## What you have to do
Could the data below please be reproduced word for word, without the pictures?

***** Records for the task

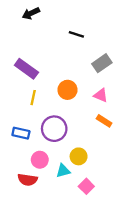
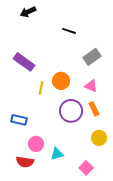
yellow line: (33, 98) -> (41, 88), moved
orange rectangle: (104, 121) -> (94, 109), turned 32
purple circle: (54, 129) -> (71, 111), moved
yellow circle: (79, 156) -> (99, 138), moved
pink square: (86, 186) -> (86, 168), moved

**********

## Written reply
yellow line: (33, 98) -> (41, 88), moved
orange rectangle: (104, 121) -> (94, 109), turned 32
purple circle: (54, 129) -> (71, 111), moved
yellow circle: (79, 156) -> (99, 138), moved
pink square: (86, 186) -> (86, 168), moved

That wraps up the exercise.